Go through the records underneath and write each one out again exactly.

Source records:
━━━━

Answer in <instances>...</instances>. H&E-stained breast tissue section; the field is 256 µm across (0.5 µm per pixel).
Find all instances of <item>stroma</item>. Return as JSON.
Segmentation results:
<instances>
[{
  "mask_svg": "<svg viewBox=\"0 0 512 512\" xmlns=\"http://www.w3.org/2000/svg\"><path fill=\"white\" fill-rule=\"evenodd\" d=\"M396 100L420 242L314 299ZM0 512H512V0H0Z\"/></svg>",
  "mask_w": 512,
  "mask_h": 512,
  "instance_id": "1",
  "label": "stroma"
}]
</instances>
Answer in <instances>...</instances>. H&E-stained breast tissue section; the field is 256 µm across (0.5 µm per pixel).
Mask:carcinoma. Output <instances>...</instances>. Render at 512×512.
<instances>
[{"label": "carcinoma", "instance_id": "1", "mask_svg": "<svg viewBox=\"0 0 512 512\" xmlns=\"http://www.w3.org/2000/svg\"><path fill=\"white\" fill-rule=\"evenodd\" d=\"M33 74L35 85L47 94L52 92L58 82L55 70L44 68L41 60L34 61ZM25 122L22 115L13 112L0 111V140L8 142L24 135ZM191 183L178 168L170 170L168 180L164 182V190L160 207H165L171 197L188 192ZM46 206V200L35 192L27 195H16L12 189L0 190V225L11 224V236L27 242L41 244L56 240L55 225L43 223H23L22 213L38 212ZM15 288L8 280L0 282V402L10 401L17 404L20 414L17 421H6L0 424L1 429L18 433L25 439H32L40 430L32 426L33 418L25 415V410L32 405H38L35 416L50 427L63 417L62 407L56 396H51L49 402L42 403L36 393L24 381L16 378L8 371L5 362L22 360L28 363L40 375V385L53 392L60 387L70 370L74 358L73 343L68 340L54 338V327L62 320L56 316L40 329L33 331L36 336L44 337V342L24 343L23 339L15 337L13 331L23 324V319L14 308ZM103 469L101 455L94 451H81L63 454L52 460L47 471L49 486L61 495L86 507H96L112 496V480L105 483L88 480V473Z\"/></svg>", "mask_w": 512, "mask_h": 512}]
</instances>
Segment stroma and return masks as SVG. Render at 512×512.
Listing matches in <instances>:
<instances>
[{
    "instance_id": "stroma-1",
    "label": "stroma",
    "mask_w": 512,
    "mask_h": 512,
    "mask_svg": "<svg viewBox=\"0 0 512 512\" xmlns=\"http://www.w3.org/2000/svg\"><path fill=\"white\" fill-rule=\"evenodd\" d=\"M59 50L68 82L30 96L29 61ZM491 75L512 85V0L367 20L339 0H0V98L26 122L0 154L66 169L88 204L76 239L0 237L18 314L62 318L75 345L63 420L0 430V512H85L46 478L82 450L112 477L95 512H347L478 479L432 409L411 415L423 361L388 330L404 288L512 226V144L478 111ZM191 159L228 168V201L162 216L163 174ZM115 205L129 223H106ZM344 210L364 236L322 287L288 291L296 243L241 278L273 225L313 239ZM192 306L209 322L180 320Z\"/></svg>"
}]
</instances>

━━━━

Reply:
Answer in <instances>...</instances>. H&E-stained breast tissue section; the field is 256 µm across (0.5 µm per pixel).
Find all instances of <item>stroma</item>. Return as JSON.
Segmentation results:
<instances>
[{
  "mask_svg": "<svg viewBox=\"0 0 512 512\" xmlns=\"http://www.w3.org/2000/svg\"><path fill=\"white\" fill-rule=\"evenodd\" d=\"M396 100L420 242L314 299ZM0 512H512V0H0Z\"/></svg>",
  "mask_w": 512,
  "mask_h": 512,
  "instance_id": "1",
  "label": "stroma"
}]
</instances>
Answer in <instances>...</instances>. H&E-stained breast tissue section; the field is 256 µm across (0.5 µm per pixel).
Mask:carcinoma. Output <instances>...</instances>. Render at 512×512.
<instances>
[{"label": "carcinoma", "instance_id": "1", "mask_svg": "<svg viewBox=\"0 0 512 512\" xmlns=\"http://www.w3.org/2000/svg\"><path fill=\"white\" fill-rule=\"evenodd\" d=\"M33 74L35 85L47 94L52 92L58 82L55 70L44 68L41 60L34 61ZM25 122L22 115L13 112L0 111V140L8 142L24 135ZM191 183L178 168L170 170L168 180L164 182V190L160 207H165L171 197L188 192ZM46 206V200L35 192L27 195H16L12 189L0 190V225L11 224V236L27 242L41 244L56 240L55 225L43 223H23L22 213L38 212ZM15 288L8 280L0 282V402L10 401L17 404L20 414L17 421H6L0 424L1 429L18 433L25 439H32L40 430L32 426L33 418L25 415V410L32 405H38L35 416L50 427L63 417L62 407L56 396H51L49 402L42 403L36 393L24 381L16 378L8 371L5 362L22 360L28 363L40 375V385L53 392L60 387L70 370L74 358L73 343L68 340L54 338V327L62 320L56 316L40 329L33 331L36 336L44 337V342L24 343L23 339L15 337L13 331L23 324V319L14 308ZM103 469L101 455L94 451H81L63 454L52 460L47 471L49 486L61 495L86 507H96L112 496V480L105 483L88 480V473Z\"/></svg>", "mask_w": 512, "mask_h": 512}]
</instances>
Segment stroma and return masks as SVG. Render at 512×512.
Listing matches in <instances>:
<instances>
[{
    "instance_id": "stroma-1",
    "label": "stroma",
    "mask_w": 512,
    "mask_h": 512,
    "mask_svg": "<svg viewBox=\"0 0 512 512\" xmlns=\"http://www.w3.org/2000/svg\"><path fill=\"white\" fill-rule=\"evenodd\" d=\"M59 50L68 82L30 96L29 61ZM491 75L512 85V0L367 20L339 0H0V98L26 122L0 154L66 169L88 204L76 239L0 237L18 314L62 318L75 345L63 420L0 430V512H85L46 478L82 450L112 477L95 512H347L478 479L432 409L411 415L423 361L388 330L404 288L512 226V144L478 111ZM191 159L228 168V201L162 216L163 174ZM115 205L129 223H106ZM344 210L364 236L322 287L288 291L296 243L241 278L273 225L313 239ZM192 306L209 322L180 320Z\"/></svg>"
}]
</instances>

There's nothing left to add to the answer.